(Your task):
Write back every entry exactly as it reads, with the pictures left behind.

(Study material):
______

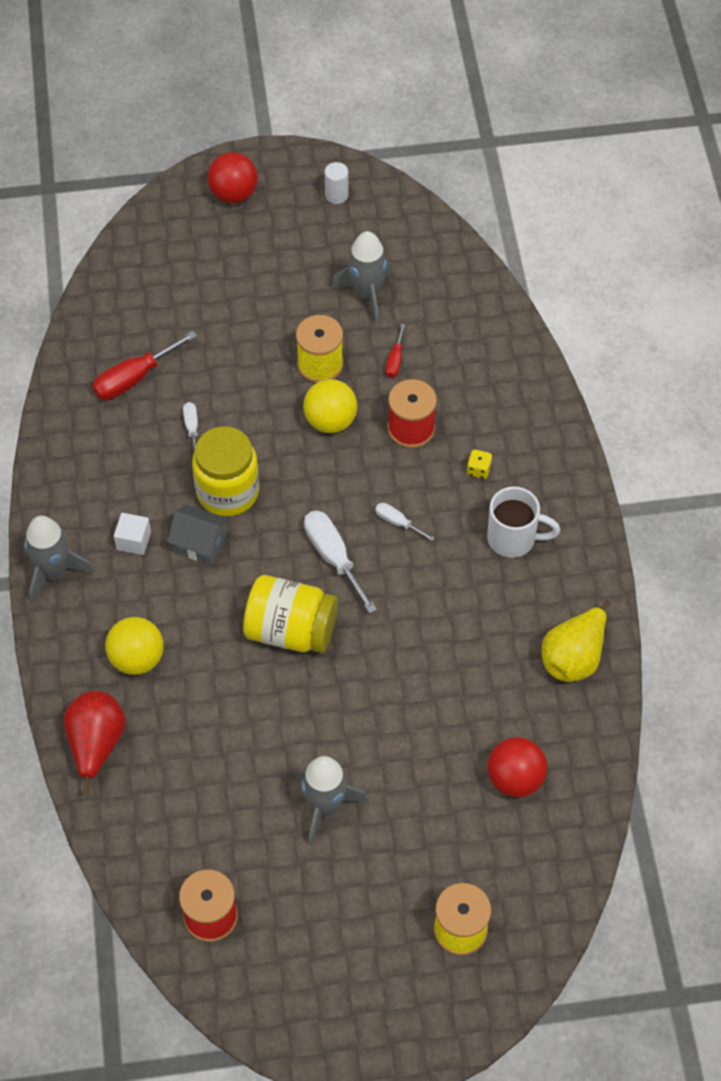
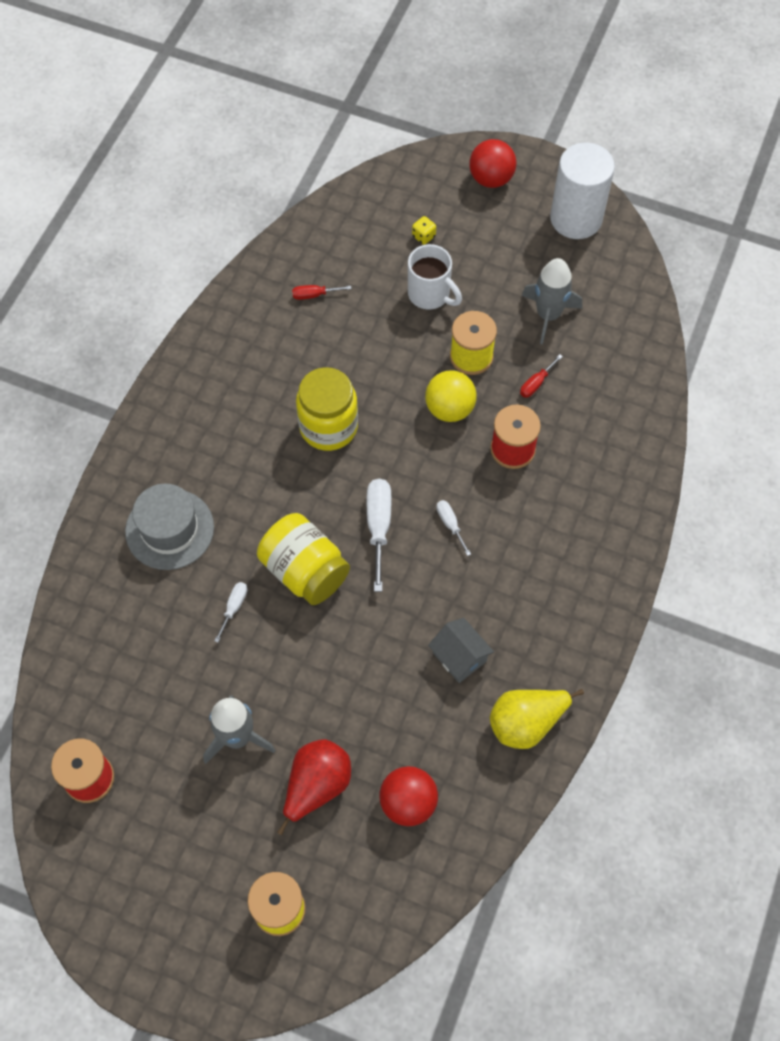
camera: 30 degrees right, 5 degrees up
grey rocket [25,516,95,604] -> none
red pear [63,691,126,795] -> red pear moved to [277,739,351,835]
red screwdriver [92,330,197,400] -> red screwdriver [292,285,351,300], size x0.54
yellow ball [105,617,164,675] -> grey hat [125,484,214,570]
white cube [114,513,151,555] -> none
grey house [167,505,229,565] -> grey house moved to [428,618,494,683]
white screwdriver [183,402,198,455] -> white screwdriver moved to [214,582,248,643]
white cylinder [325,162,348,204] -> white cylinder [550,143,615,239], size x2.38
yellow dice [467,450,492,479] -> yellow dice moved to [412,216,436,245]
white mug [487,486,560,558] -> white mug moved to [408,244,462,310]

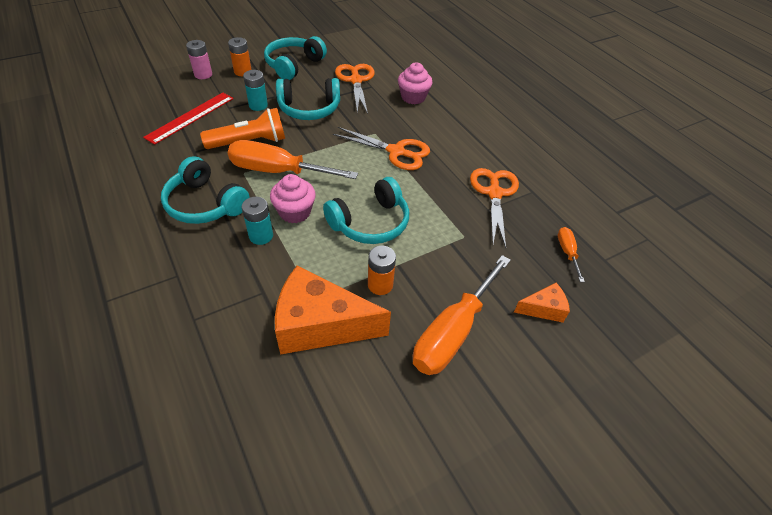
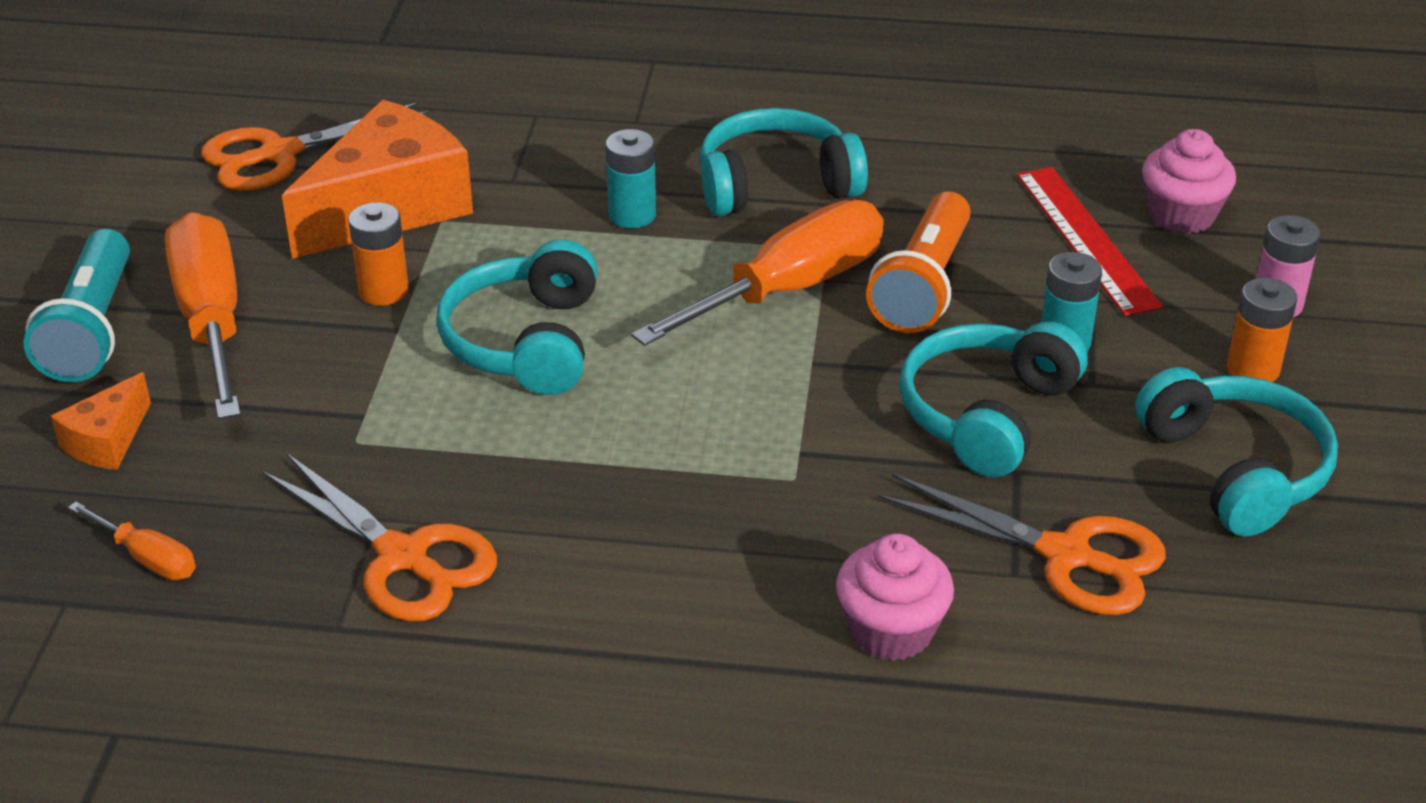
camera: 130 degrees right, 10 degrees down
pink cupcake [270,174,316,223] -> pink cupcake moved to [1142,129,1236,234]
orange scissors [333,127,430,170] -> orange scissors moved to [201,102,429,191]
none -> turquoise flashlight [23,229,130,382]

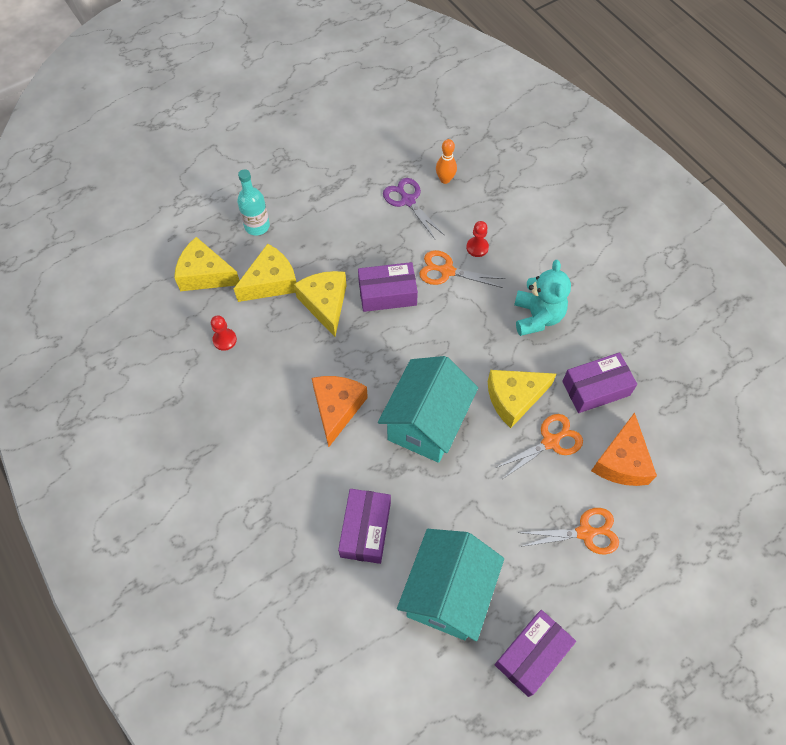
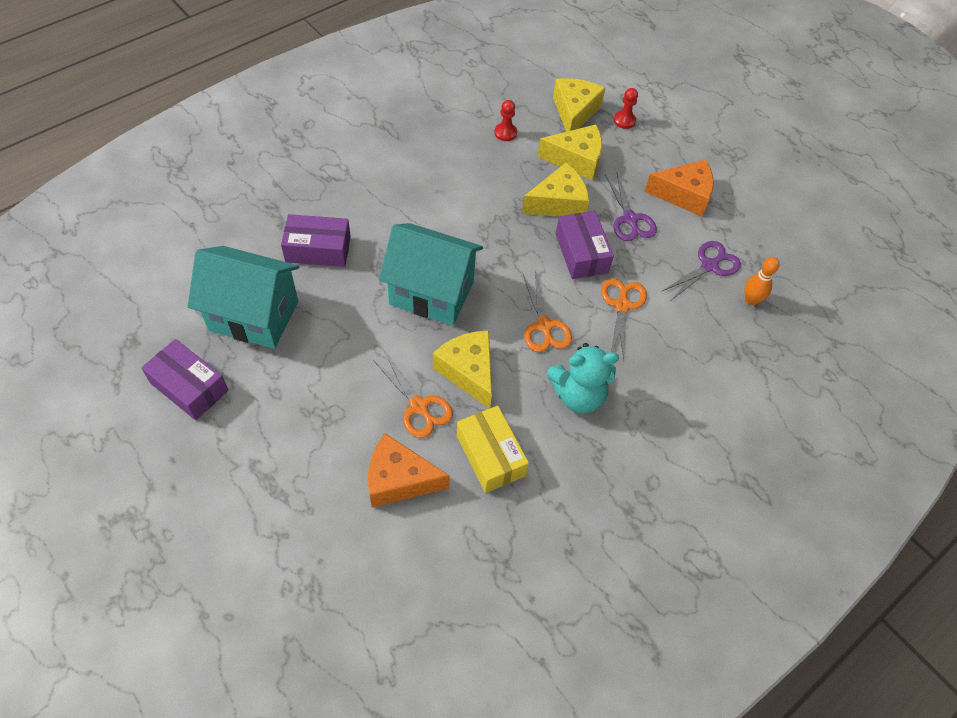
camera: 80 degrees right, 5 degrees down
yellow cheese [234,244,297,302] -> yellow cheese turned 45 degrees counterclockwise [537,124,602,180]
turquoise bottle [237,169,270,236] -> none
orange cheese [312,376,368,447] -> orange cheese moved to [644,159,714,217]
red pawn [466,221,489,257] -> red pawn moved to [614,88,638,129]
orange scissors [519,508,619,555] -> orange scissors moved to [523,270,572,352]
purple box [562,352,637,413] -> yellow box [456,406,529,493]
none -> purple scissors [605,173,657,241]

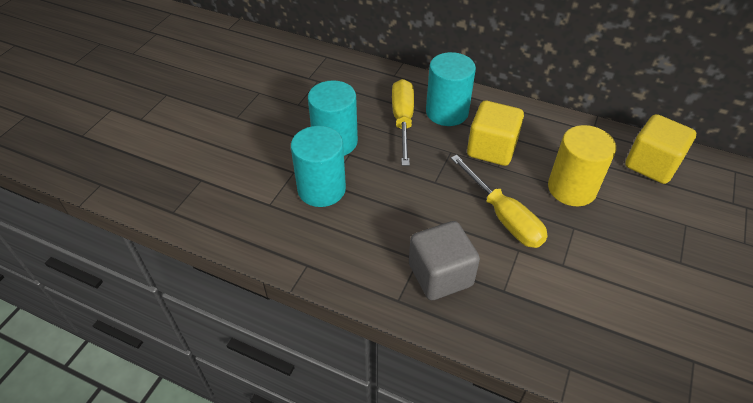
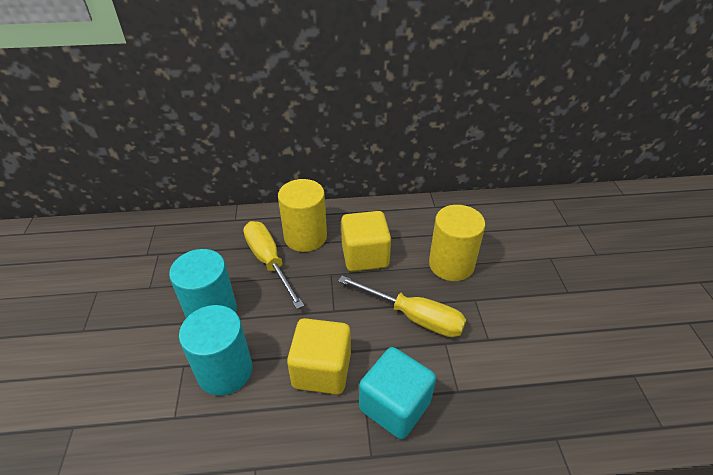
camera: 30 degrees left, 5 degrees down
grey cube [409,221,480,300] -> turquoise cube [359,347,436,439]
turquoise cylinder [426,52,476,126] -> yellow cylinder [278,179,327,252]
yellow cube [625,114,696,184] -> yellow cube moved to [287,318,351,395]

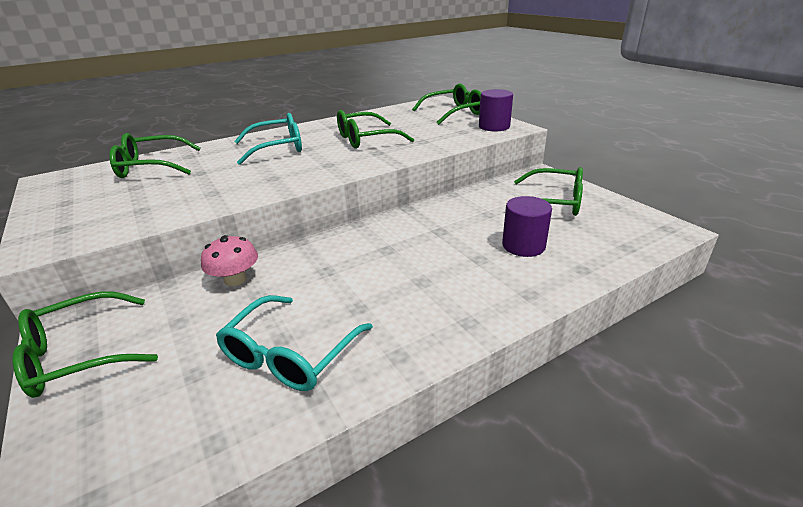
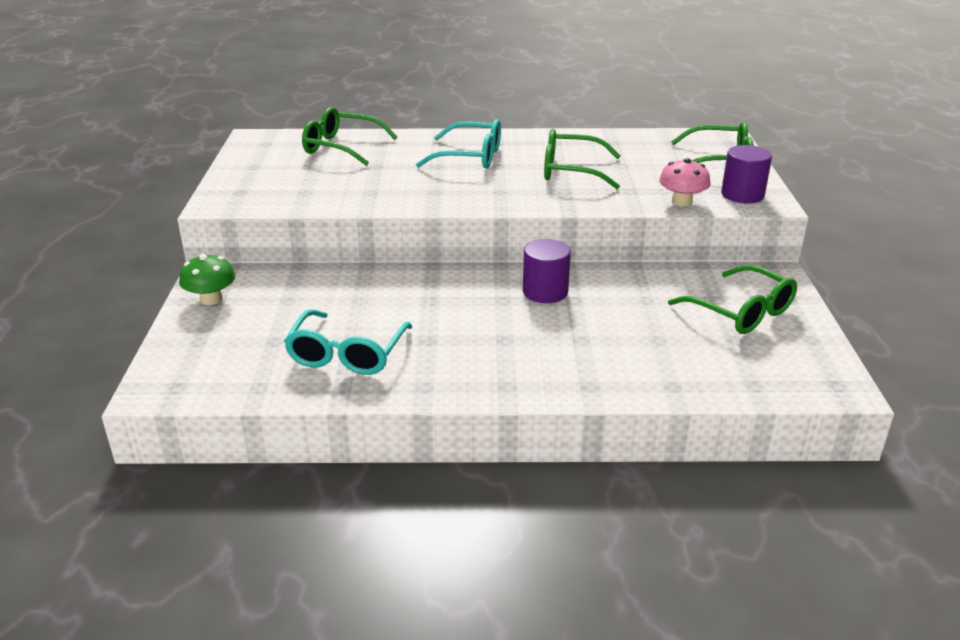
camera: 30 degrees right, 0 degrees up
green glasses [12,291,158,398] -> green mushroom [179,254,235,305]
pink mushroom [201,235,258,286] -> pink mushroom moved to [659,158,711,207]
turquoise glasses [216,295,373,391] -> turquoise glasses turned 45 degrees counterclockwise [284,309,412,375]
purple cylinder [502,196,552,257] -> purple cylinder moved to [523,239,571,303]

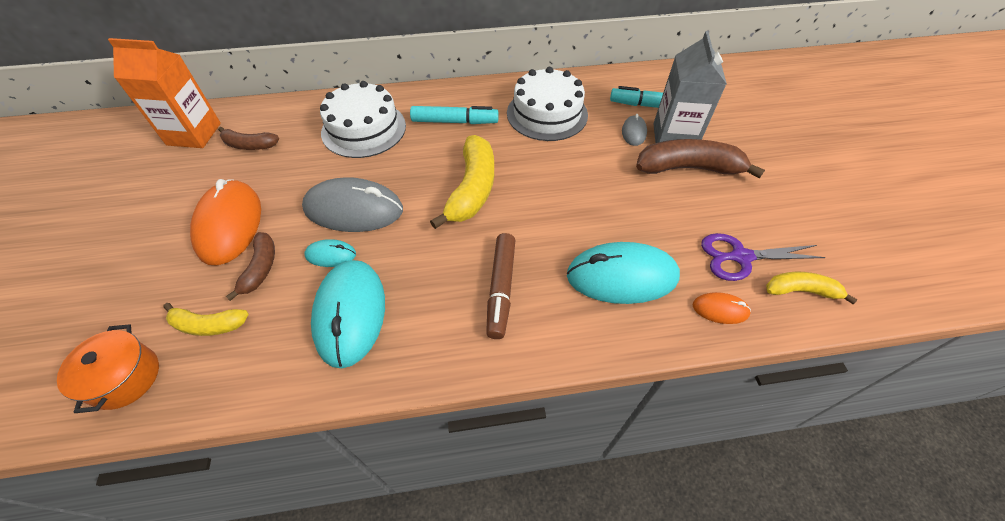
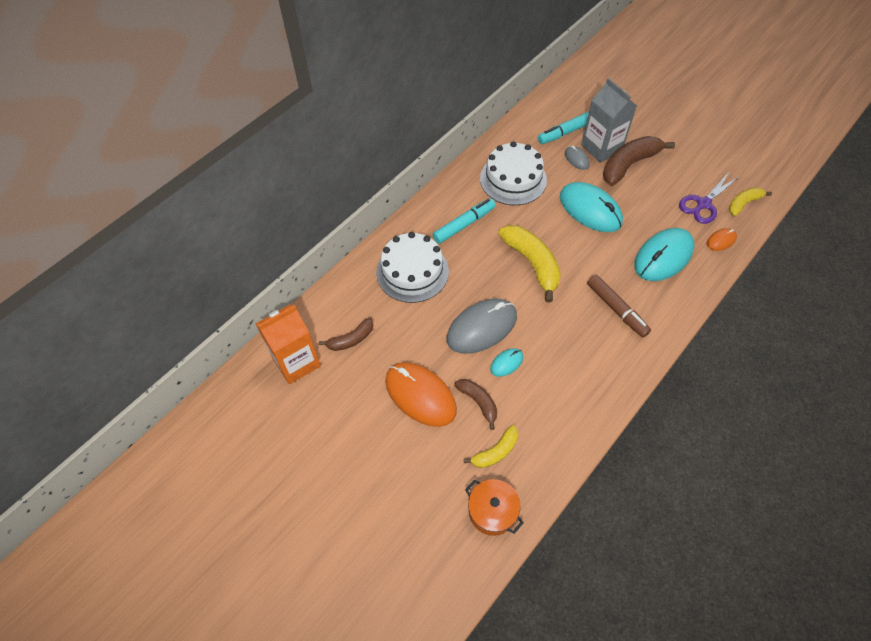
camera: 40 degrees left, 5 degrees up
turquoise mouse [311,260,385,368] -> turquoise mouse moved to [560,182,623,232]

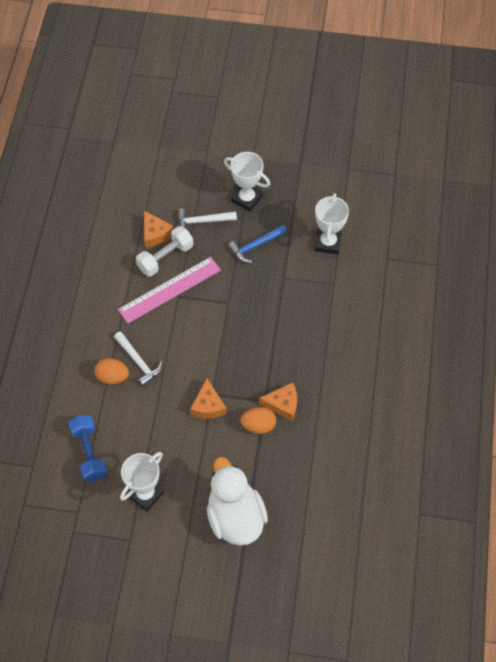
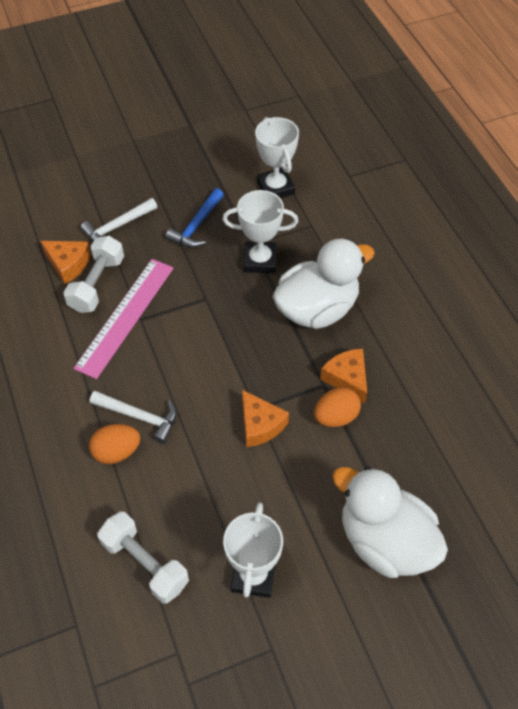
camera: 30 degrees left, 5 degrees down
blue dumbbell [69,415,107,482] -> white dumbbell [97,512,189,604]
white trophy [224,152,270,212] -> white trophy moved to [222,190,298,273]
orange cheese [259,383,297,421] -> orange cheese turned 90 degrees counterclockwise [320,349,367,404]
none -> white duck [273,239,375,329]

______

(Response box):
camera: 30 degrees right, 5 degrees up
grey rocket [25,516,95,604] -> none
red pear [63,691,126,795] -> red pear moved to [277,739,351,835]
red screwdriver [92,330,197,400] -> red screwdriver [292,285,351,300], size x0.54
yellow ball [105,617,164,675] -> grey hat [125,484,214,570]
white cube [114,513,151,555] -> none
grey house [167,505,229,565] -> grey house moved to [428,618,494,683]
white screwdriver [183,402,198,455] -> white screwdriver moved to [214,582,248,643]
white cylinder [325,162,348,204] -> white cylinder [550,143,615,239], size x2.38
yellow dice [467,450,492,479] -> yellow dice moved to [412,216,436,245]
white mug [487,486,560,558] -> white mug moved to [408,244,462,310]

camera: 130 degrees right, 10 degrees down
pink cupcake [270,174,316,223] -> pink cupcake moved to [1142,129,1236,234]
orange scissors [333,127,430,170] -> orange scissors moved to [201,102,429,191]
none -> turquoise flashlight [23,229,130,382]

camera: 80 degrees right, 5 degrees down
yellow cheese [234,244,297,302] -> yellow cheese turned 45 degrees counterclockwise [537,124,602,180]
turquoise bottle [237,169,270,236] -> none
orange cheese [312,376,368,447] -> orange cheese moved to [644,159,714,217]
red pawn [466,221,489,257] -> red pawn moved to [614,88,638,129]
orange scissors [519,508,619,555] -> orange scissors moved to [523,270,572,352]
purple box [562,352,637,413] -> yellow box [456,406,529,493]
none -> purple scissors [605,173,657,241]

camera: 30 degrees left, 5 degrees down
grey cube [409,221,480,300] -> turquoise cube [359,347,436,439]
turquoise cylinder [426,52,476,126] -> yellow cylinder [278,179,327,252]
yellow cube [625,114,696,184] -> yellow cube moved to [287,318,351,395]

camera: 30 degrees right, 0 degrees up
green glasses [12,291,158,398] -> green mushroom [179,254,235,305]
pink mushroom [201,235,258,286] -> pink mushroom moved to [659,158,711,207]
turquoise glasses [216,295,373,391] -> turquoise glasses turned 45 degrees counterclockwise [284,309,412,375]
purple cylinder [502,196,552,257] -> purple cylinder moved to [523,239,571,303]

camera: 40 degrees left, 5 degrees up
turquoise mouse [311,260,385,368] -> turquoise mouse moved to [560,182,623,232]

camera: 30 degrees left, 5 degrees down
blue dumbbell [69,415,107,482] -> white dumbbell [97,512,189,604]
white trophy [224,152,270,212] -> white trophy moved to [222,190,298,273]
orange cheese [259,383,297,421] -> orange cheese turned 90 degrees counterclockwise [320,349,367,404]
none -> white duck [273,239,375,329]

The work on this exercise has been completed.